• _What needs to be done_: Each entry should be copied as it stands, leaving the pictures behind.

• _Recorded information_:
◇ ◇ ◇

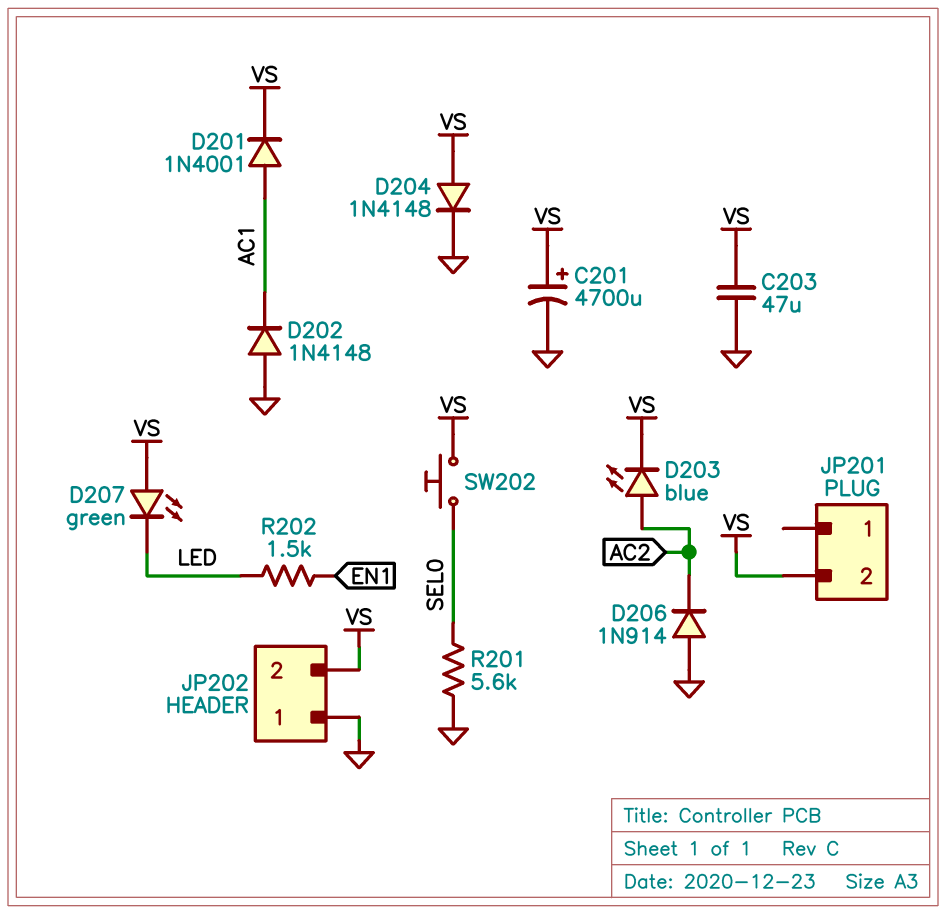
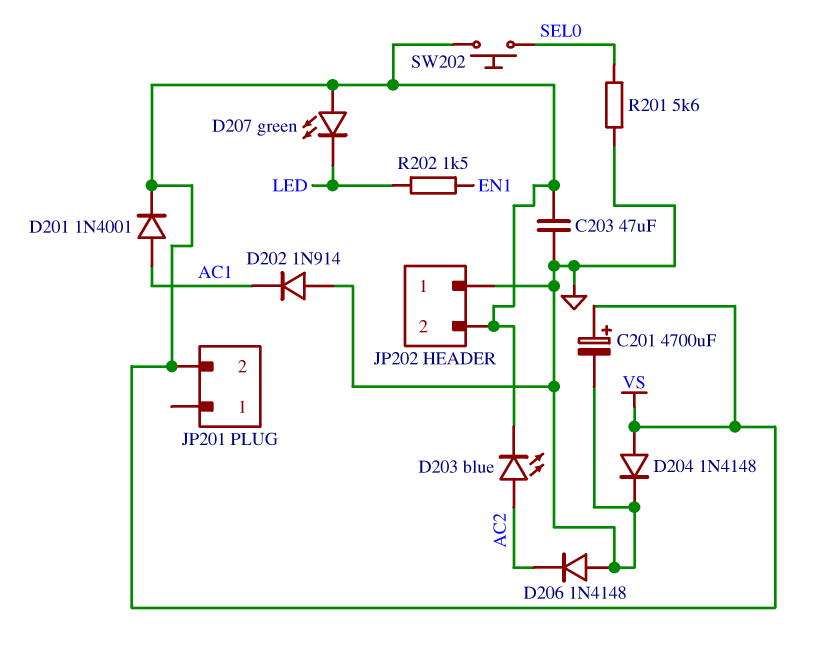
D202: diode 1N4148 (A GND, K AC1) -> diode 1N914 (A GND, K AC1)
D206: diode 1N914 (A GND, K AC2) -> diode 1N4148 (A GND, K AC2)

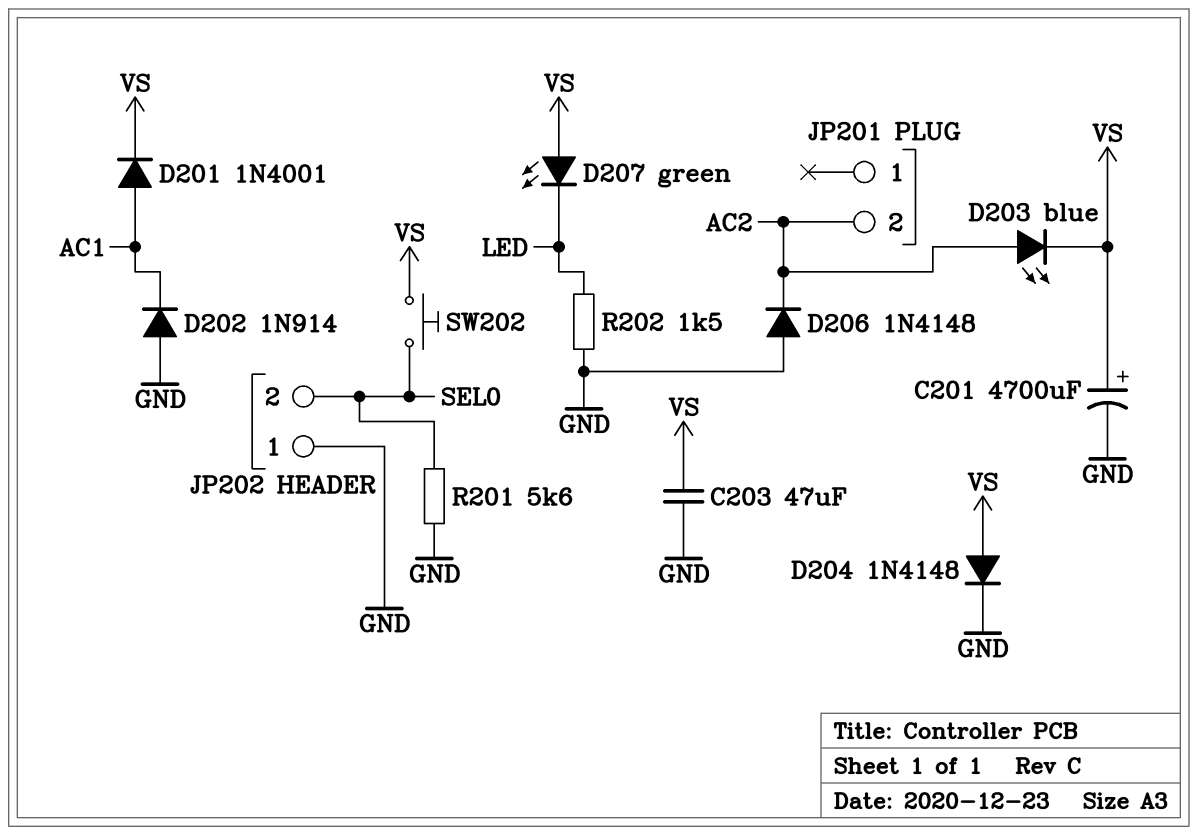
JP201 pin 2: VS -> AC2
JP202 pin 2: VS -> SEL0
R202: 1.5k (EN1, LED) -> 1.5k (GND, LED)

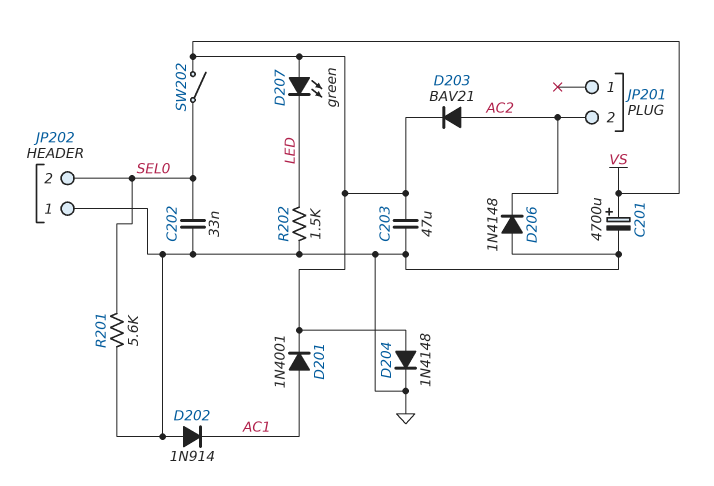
C202: none -> 33nF (GND, SEL0)
D203: LED blue (A AC2, K VS) -> diode BAV21 (A AC2, K VS)
SW202: button (SEL0, VS) -> switch (SEL0, VS)

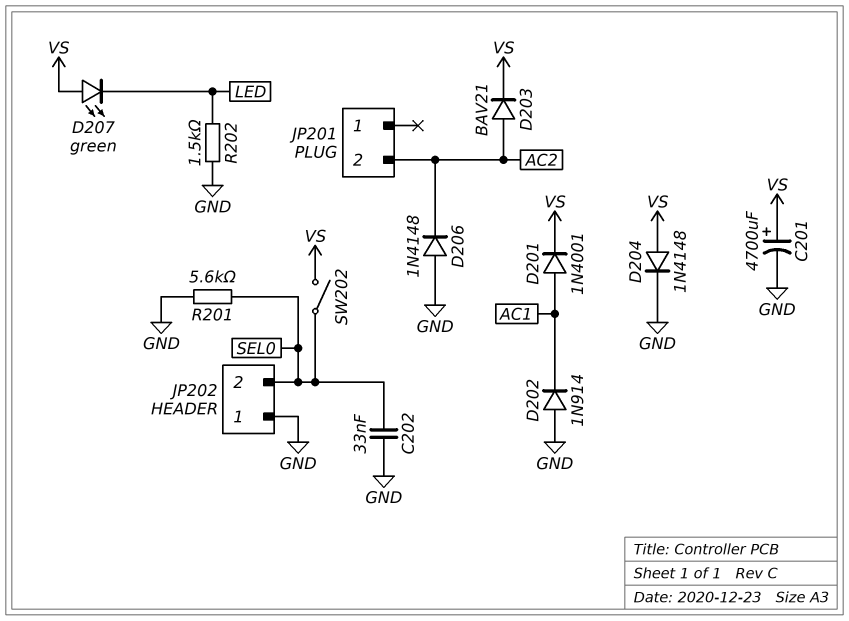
C203: 47uF (GND, VS) -> none

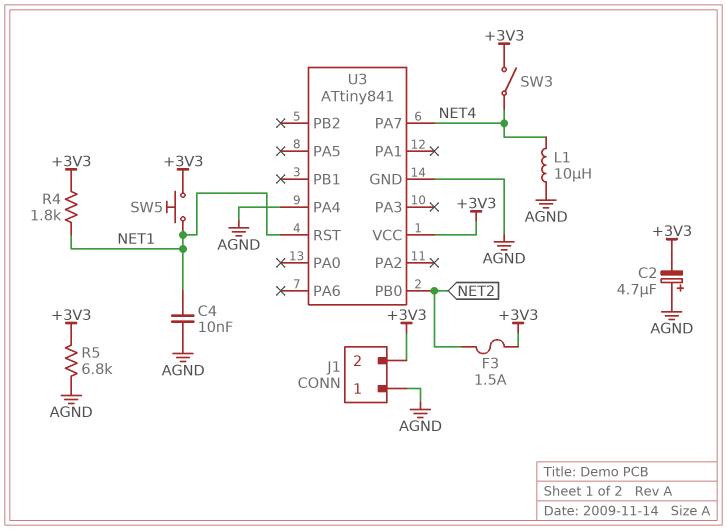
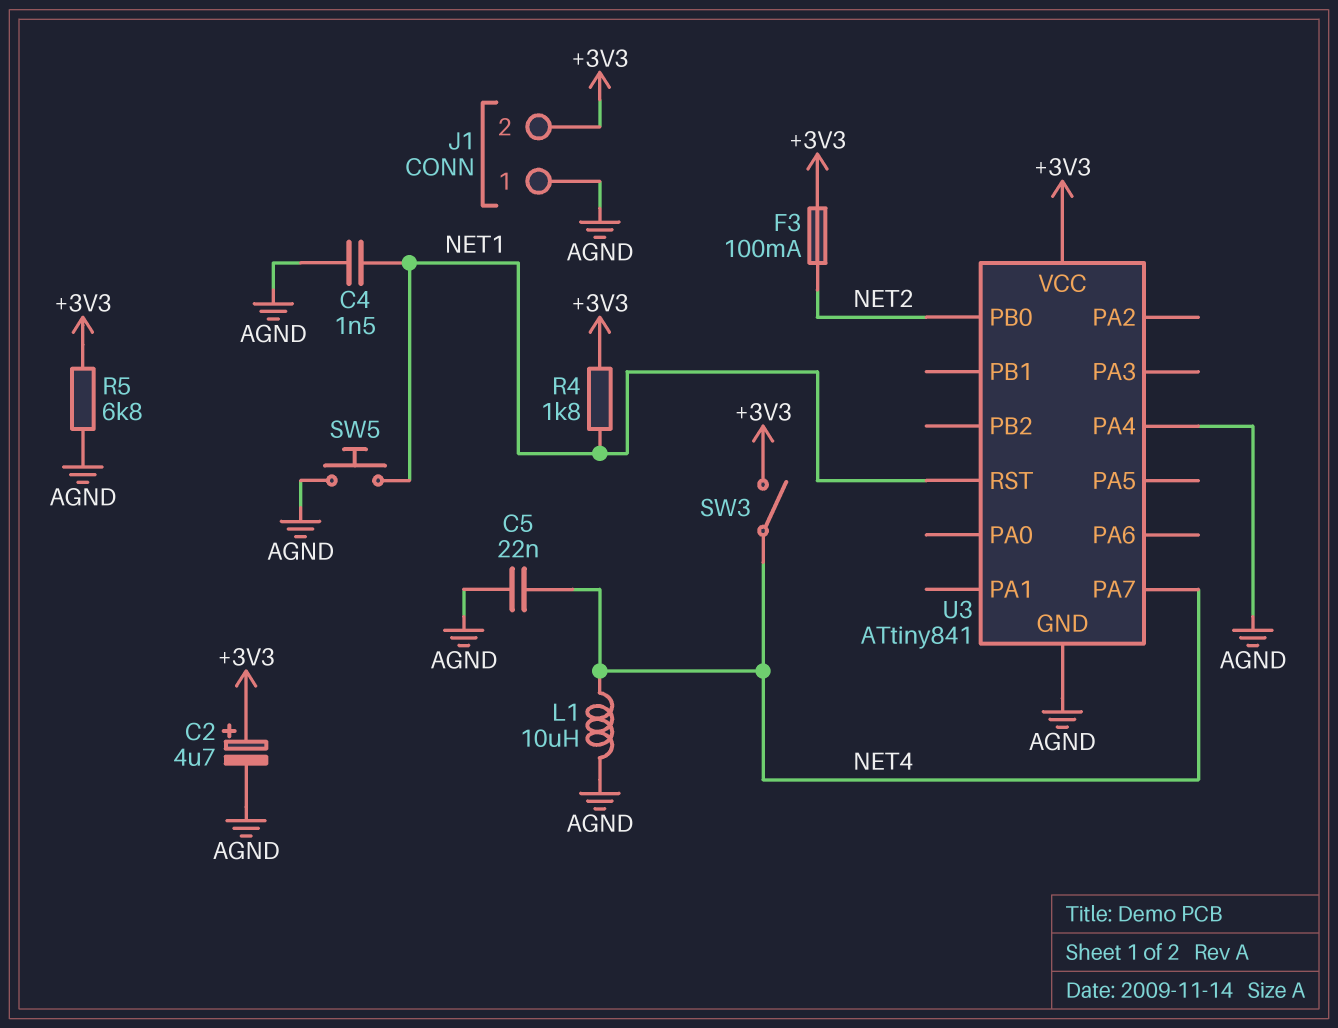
C2: 4.7uF (plus AGND, minus +3V3) -> 4.7uF (plus +3V3, minus AGND)
C4: 10nF (AGND, NET1) -> 1.5nF (AGND, NET1)
C5: none -> 22nF (AGND, NET4)
F3: 1.5A (+3V3, NET2) -> 100mA (+3V3, NET2)
SW5: button (+3V3, NET1) -> button (AGND, NET1)

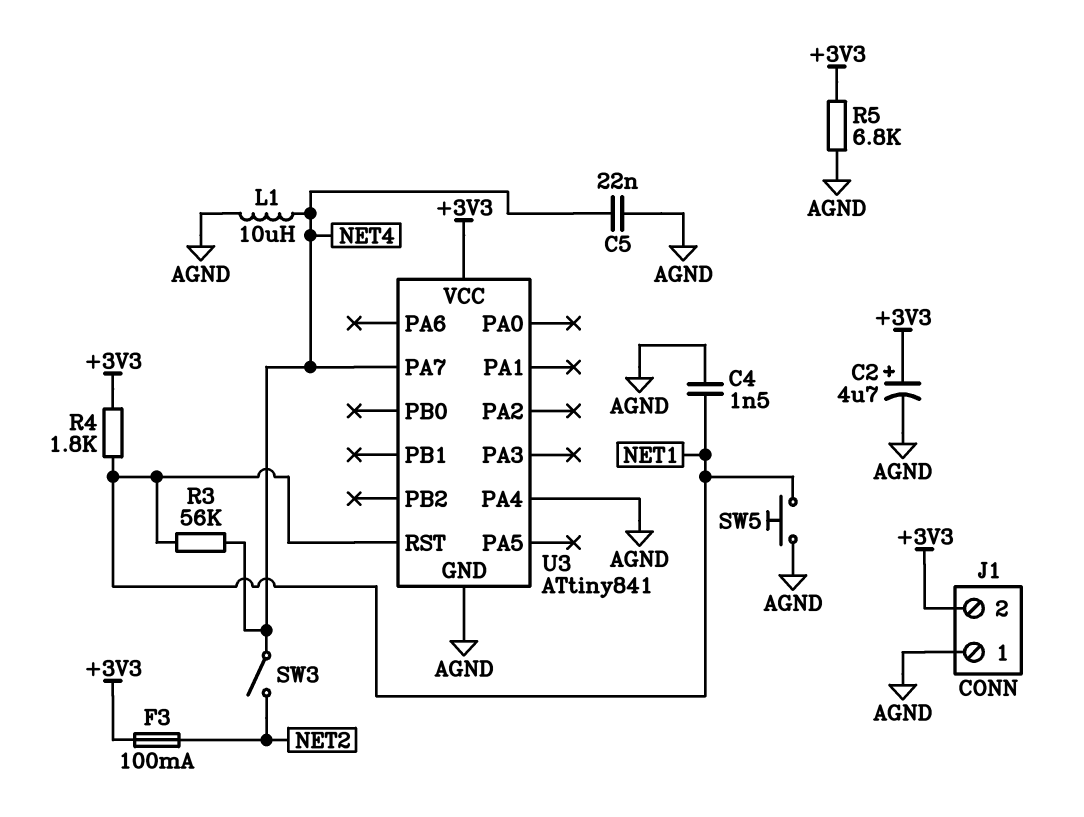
R3: none -> 56k (NET1, NET4)
SW3: switch (+3V3, NET4) -> switch (NET2, NET4)
U3 pin PB0: NET2 -> none

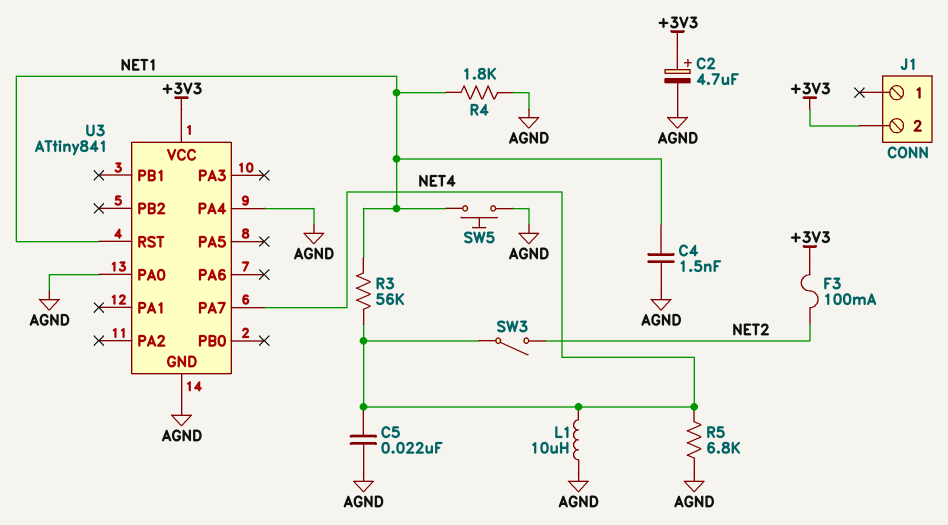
J1 pin 1: AGND -> none
R4: 1.8k (+3V3, NET1) -> 1.8k (AGND, NET1)
R5: 6.8k (+3V3, AGND) -> 6.8k (AGND, NET4)
U3 pin PA0: none -> AGND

◇ ◇ ◇

• _Reply to the task_:
D202: diode 1N4148 (A GND, K AC1) -> diode 1N914 (A GND, K AC1)
D206: diode 1N914 (A GND, K AC2) -> diode 1N4148 (A GND, K AC2)

JP201 pin 2: VS -> AC2
JP202 pin 2: VS -> SEL0
R202: 1.5k (EN1, LED) -> 1.5k (GND, LED)

C202: none -> 33nF (GND, SEL0)
D203: LED blue (A AC2, K VS) -> diode BAV21 (A AC2, K VS)
SW202: button (SEL0, VS) -> switch (SEL0, VS)

C203: 47uF (GND, VS) -> none

C2: 4.7uF (plus AGND, minus +3V3) -> 4.7uF (plus +3V3, minus AGND)
C4: 10nF (AGND, NET1) -> 1.5nF (AGND, NET1)
C5: none -> 22nF (AGND, NET4)
F3: 1.5A (+3V3, NET2) -> 100mA (+3V3, NET2)
SW5: button (+3V3, NET1) -> button (AGND, NET1)

R3: none -> 56k (NET1, NET4)
SW3: switch (+3V3, NET4) -> switch (NET2, NET4)
U3 pin PB0: NET2 -> none

J1 pin 1: AGND -> none
R4: 1.8k (+3V3, NET1) -> 1.8k (AGND, NET1)
R5: 6.8k (+3V3, AGND) -> 6.8k (AGND, NET4)
U3 pin PA0: none -> AGND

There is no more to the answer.